Modification records
--- START ---

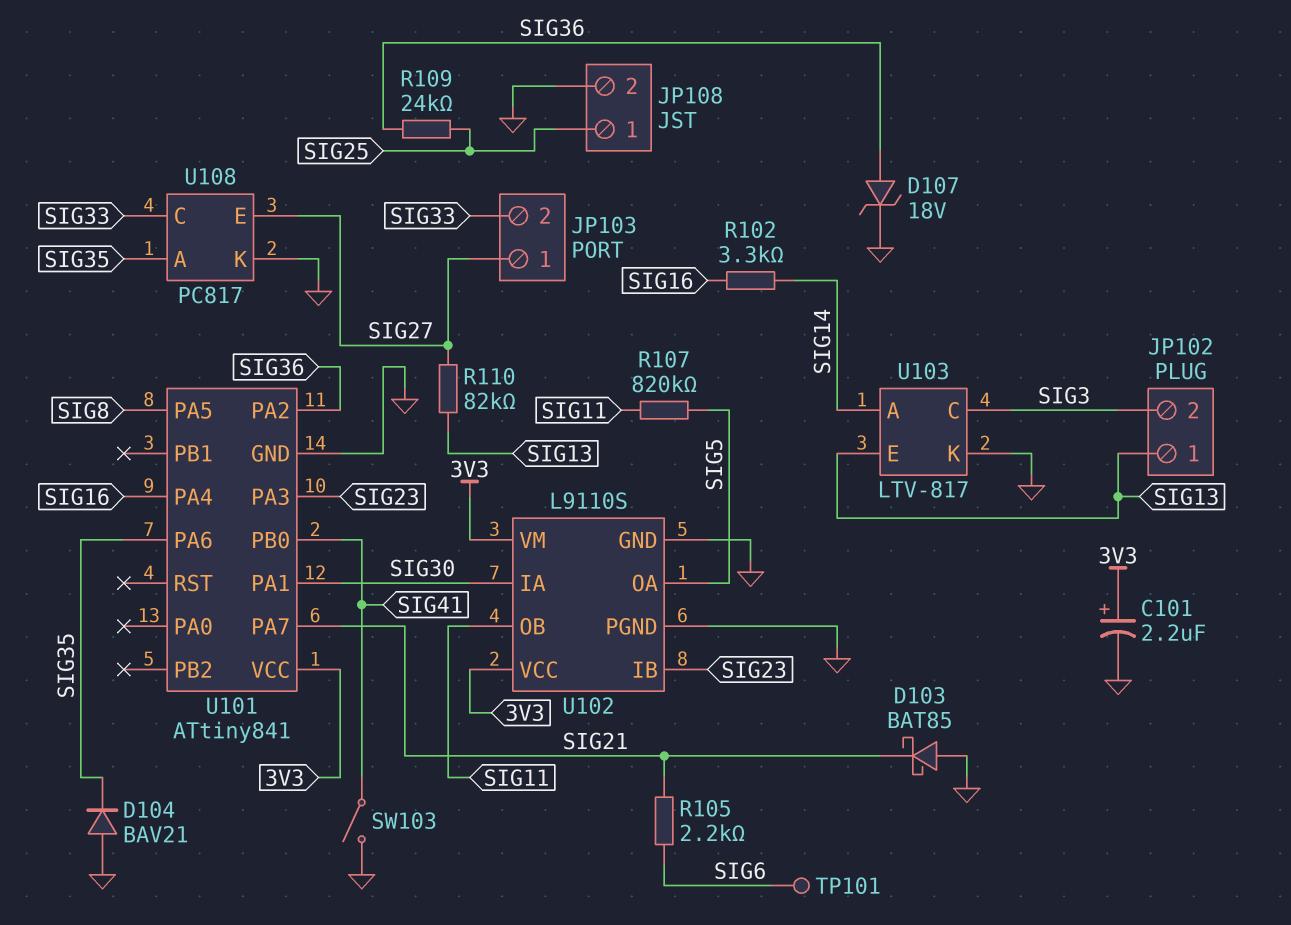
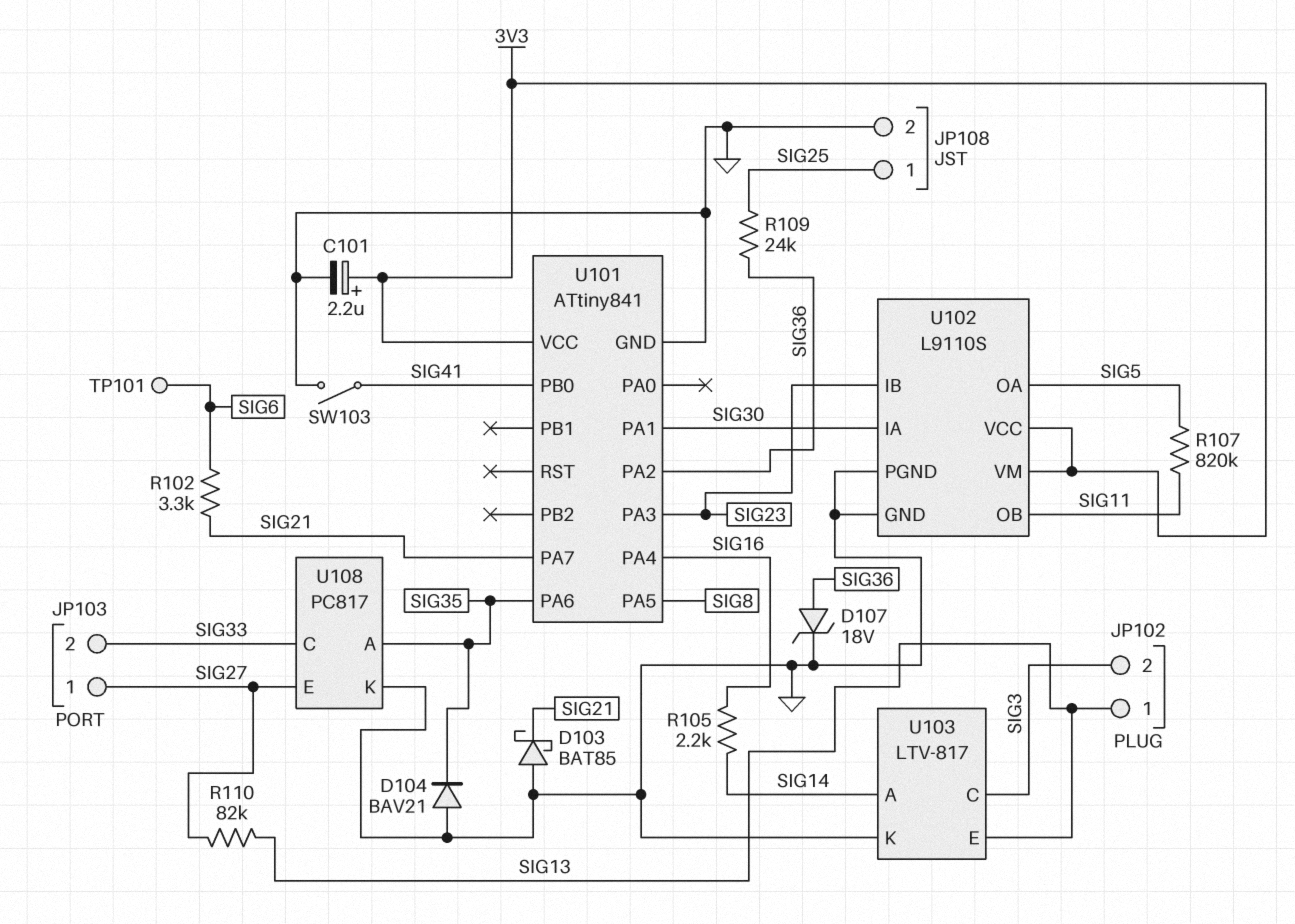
R102: 3.3k (SIG14, SIG16) -> 3.3k (SIG6, SIG21)
R105: 2.2k (SIG6, SIG21) -> 2.2k (SIG14, SIG16)

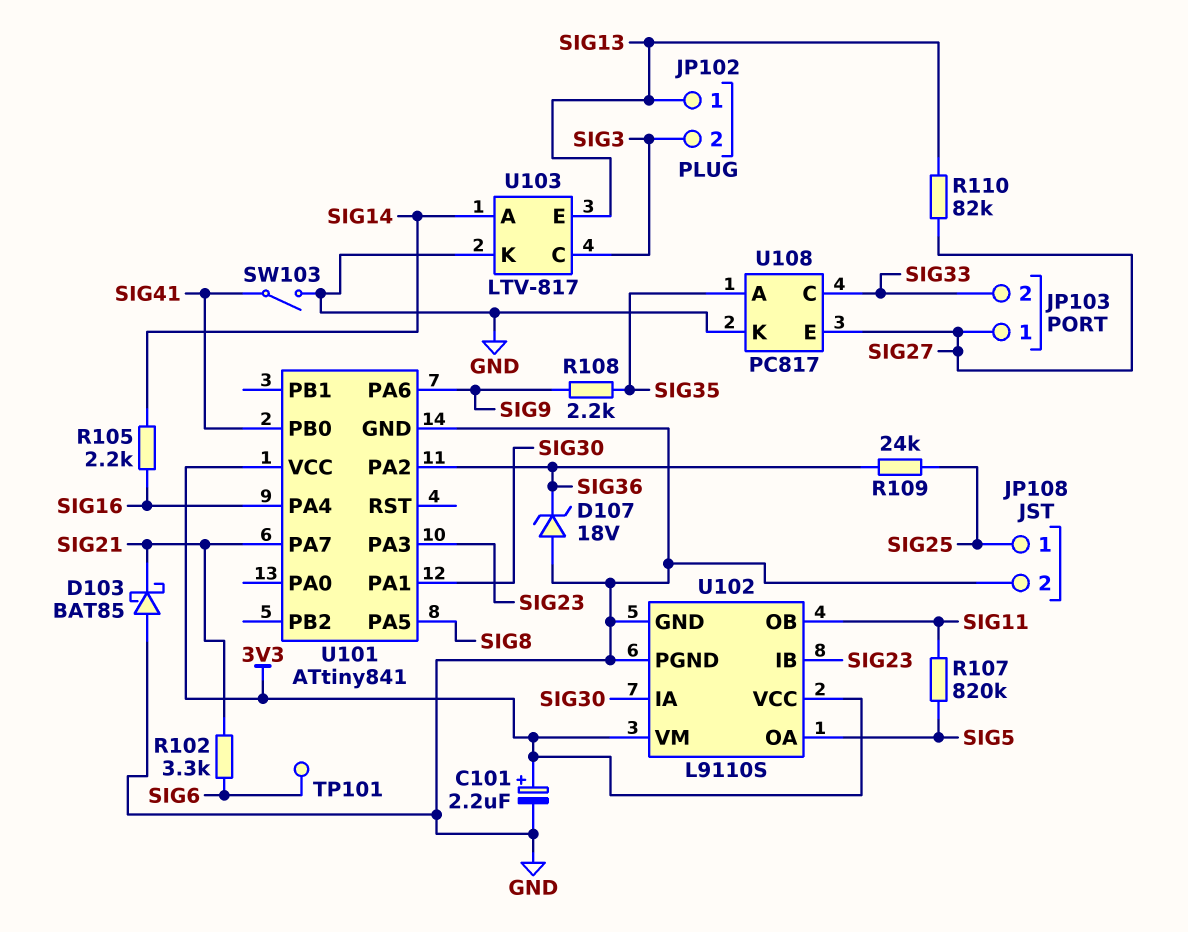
D104: diode BAV21 (A GND, K SIG35) -> none
D107: zener 18V (A SIG36, K GND) -> zener 18V (A GND, K SIG36)
R108: none -> 2.2k (SIG9, SIG35)
U101 pin PA6: SIG35 -> SIG9

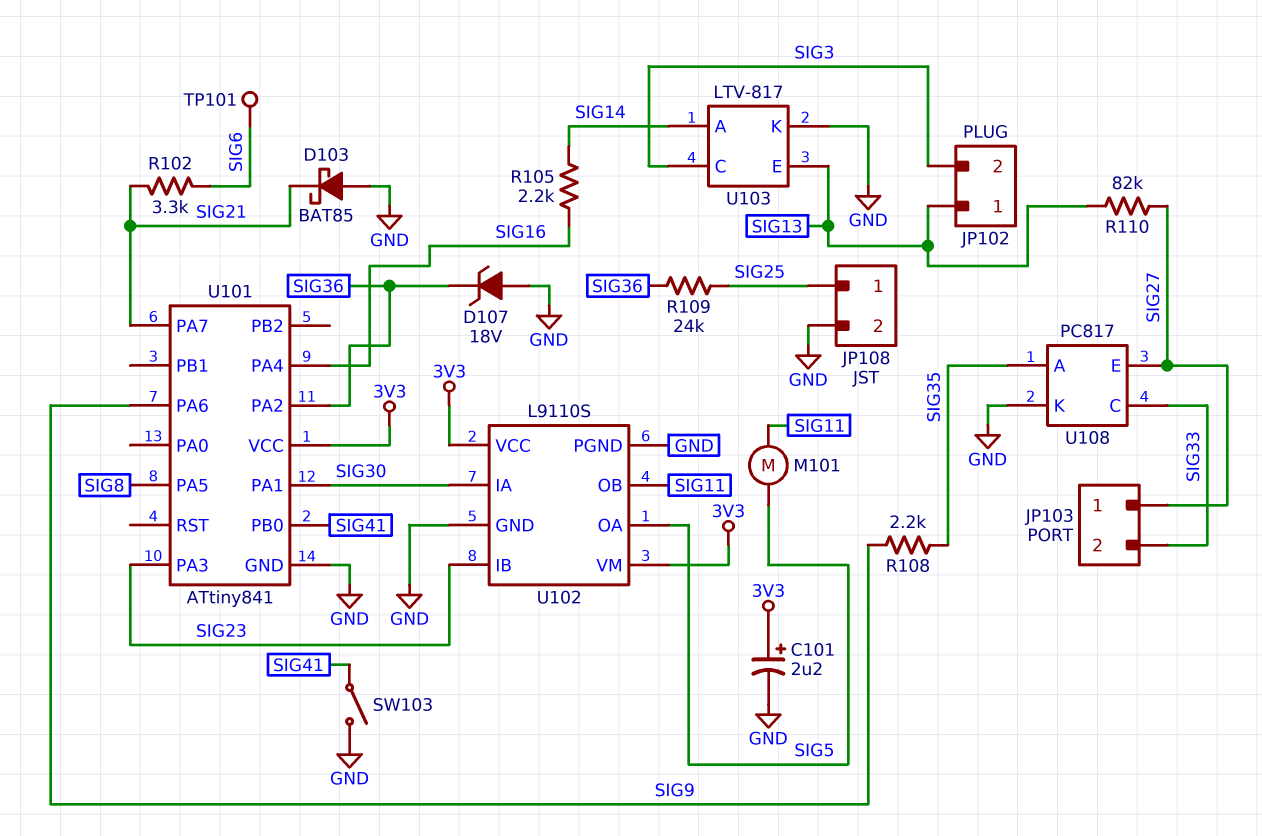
M101: none -> motor (SIG5, SIG11)
R107: 820k (SIG5, SIG11) -> none

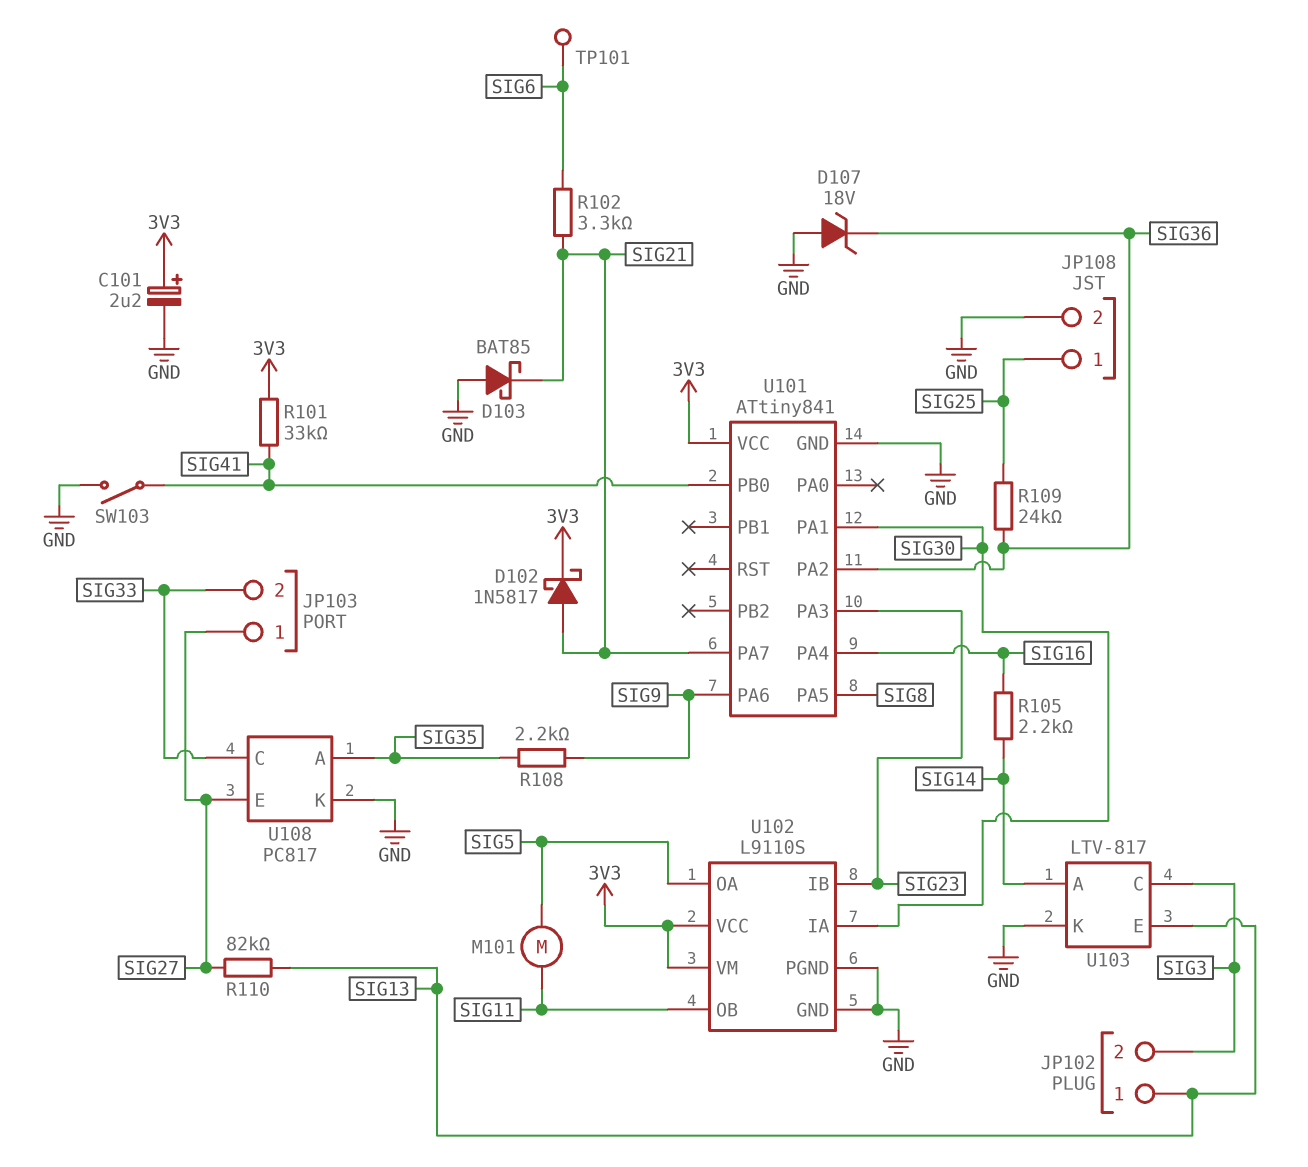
D102: none -> schottky 1N5817 (A SIG21, K 3V3)
R101: none -> 33k (3V3, SIG41)

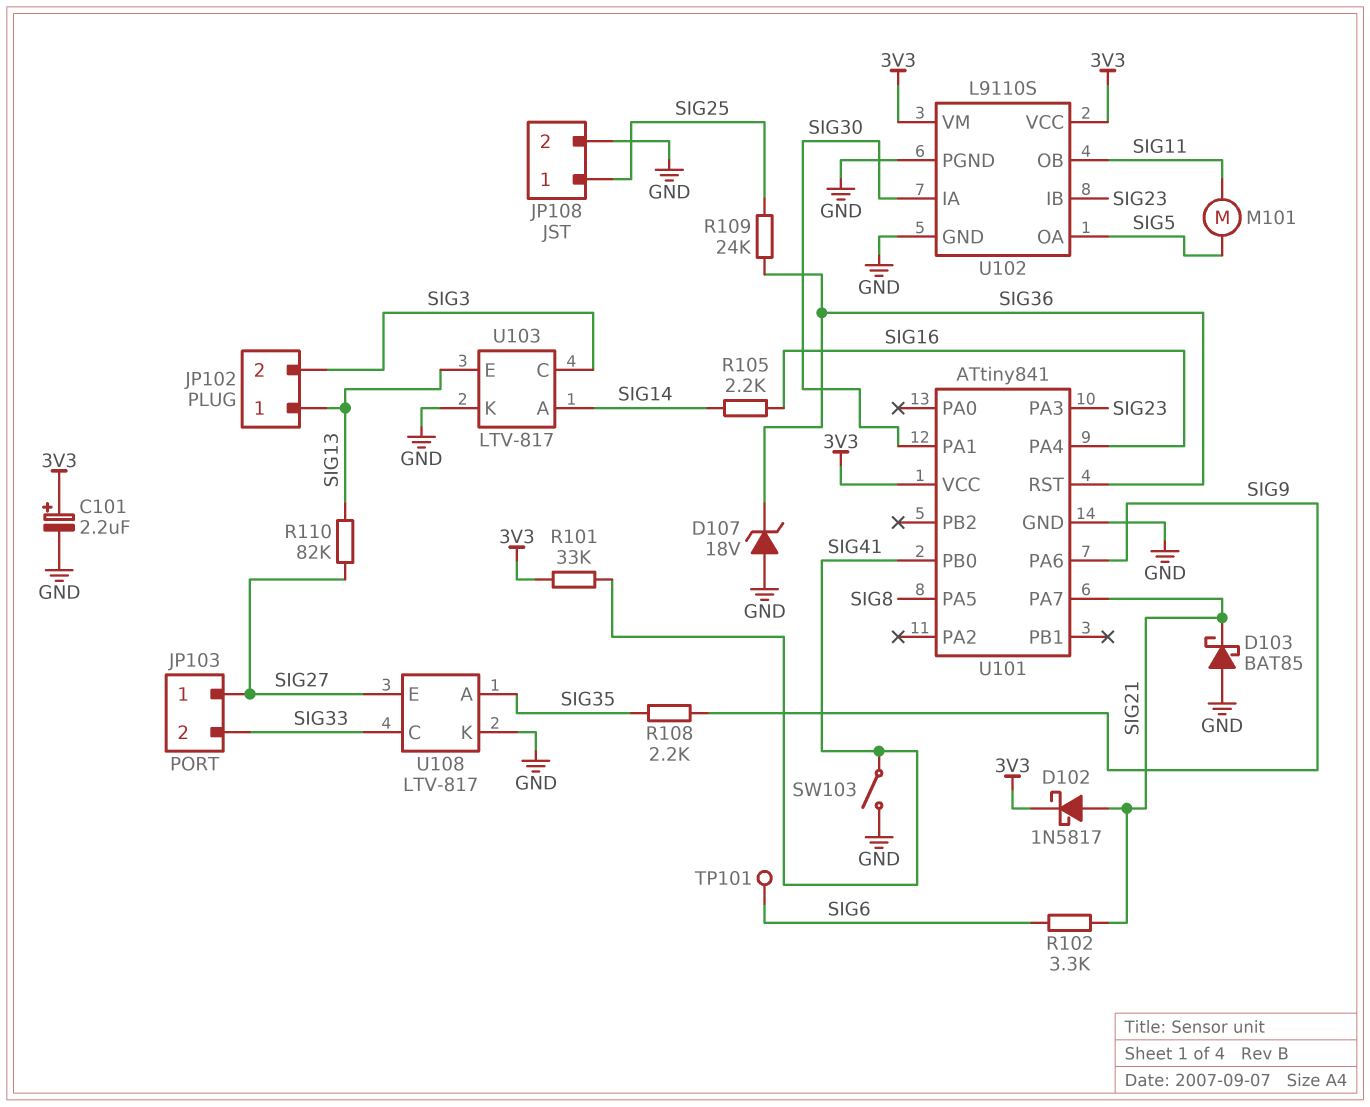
U101 pin PA2: SIG36 -> none
U101 pin RST: none -> SIG36
U108: PC817 -> LTV-817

--- END ---

Each entry above must be duplicated precisely; none of the pictures may be included.

R102: 3.3k (SIG14, SIG16) -> 3.3k (SIG6, SIG21)
R105: 2.2k (SIG6, SIG21) -> 2.2k (SIG14, SIG16)

D104: diode BAV21 (A GND, K SIG35) -> none
D107: zener 18V (A SIG36, K GND) -> zener 18V (A GND, K SIG36)
R108: none -> 2.2k (SIG9, SIG35)
U101 pin PA6: SIG35 -> SIG9

M101: none -> motor (SIG5, SIG11)
R107: 820k (SIG5, SIG11) -> none

D102: none -> schottky 1N5817 (A SIG21, K 3V3)
R101: none -> 33k (3V3, SIG41)

U101 pin PA2: SIG36 -> none
U101 pin RST: none -> SIG36
U108: PC817 -> LTV-817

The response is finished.